Directions:
Lines with "circle" in them are to be located in the listing below and copied.

Given information:
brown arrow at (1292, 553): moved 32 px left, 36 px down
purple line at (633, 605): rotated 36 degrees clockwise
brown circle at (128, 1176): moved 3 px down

---

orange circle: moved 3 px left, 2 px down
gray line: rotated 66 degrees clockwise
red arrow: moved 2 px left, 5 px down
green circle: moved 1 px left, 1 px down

Solution:
brown circle at (128, 1176): moved 3 px down
orange circle: moved 3 px left, 2 px down
green circle: moved 1 px left, 1 px down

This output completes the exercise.